--- Record extracts ---
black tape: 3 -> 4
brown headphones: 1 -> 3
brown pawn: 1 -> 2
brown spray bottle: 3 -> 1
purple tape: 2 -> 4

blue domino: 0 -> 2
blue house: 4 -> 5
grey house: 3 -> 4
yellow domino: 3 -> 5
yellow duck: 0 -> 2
---
--- Record extracts ---
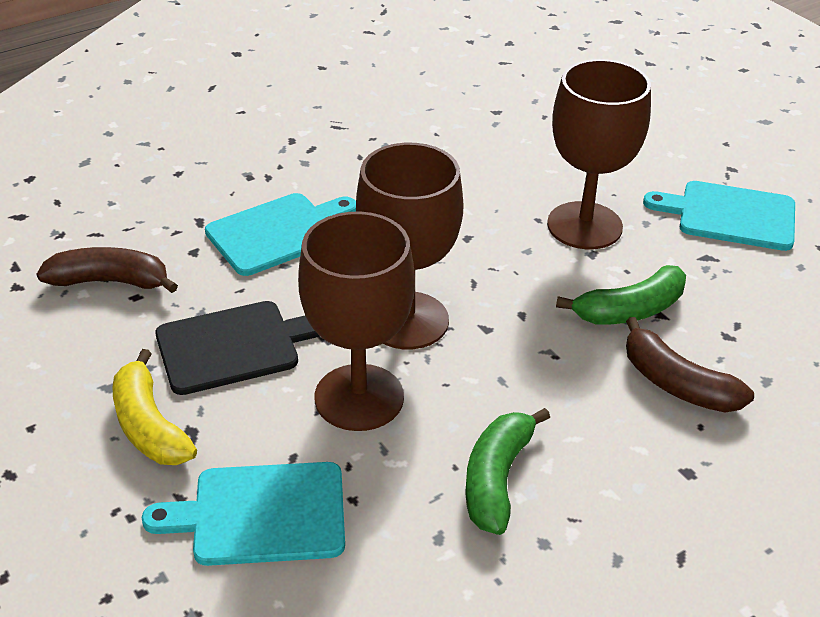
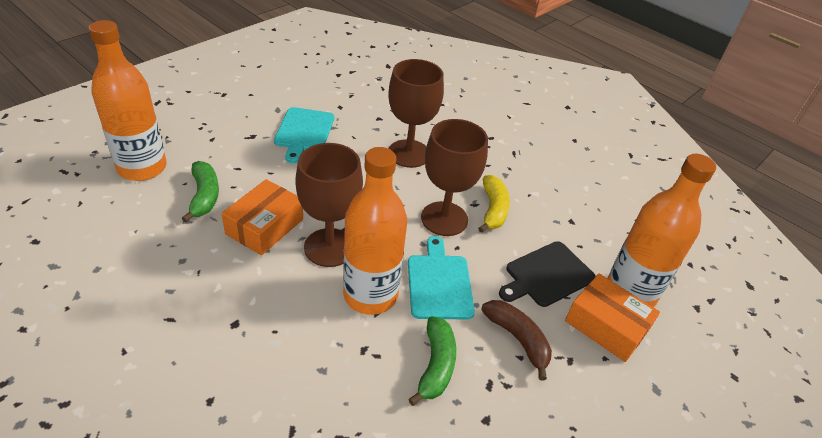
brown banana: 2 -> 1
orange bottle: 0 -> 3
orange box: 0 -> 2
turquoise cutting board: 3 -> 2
---
--- Record extracts ---
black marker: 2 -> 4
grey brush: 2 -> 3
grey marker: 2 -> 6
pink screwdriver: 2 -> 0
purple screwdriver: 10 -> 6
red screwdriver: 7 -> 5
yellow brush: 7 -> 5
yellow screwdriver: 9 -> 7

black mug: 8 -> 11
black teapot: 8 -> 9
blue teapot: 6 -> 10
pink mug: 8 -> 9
---
**Task prompt**
Once the line with "pink screwdriver: 2 -> 0" is found in the records above, print exactly that line and every line after it through the line with "pink mug: 8 -> 9".

**Solution**
pink screwdriver: 2 -> 0
purple screwdriver: 10 -> 6
red screwdriver: 7 -> 5
yellow brush: 7 -> 5
yellow screwdriver: 9 -> 7

black mug: 8 -> 11
black teapot: 8 -> 9
blue teapot: 6 -> 10
pink mug: 8 -> 9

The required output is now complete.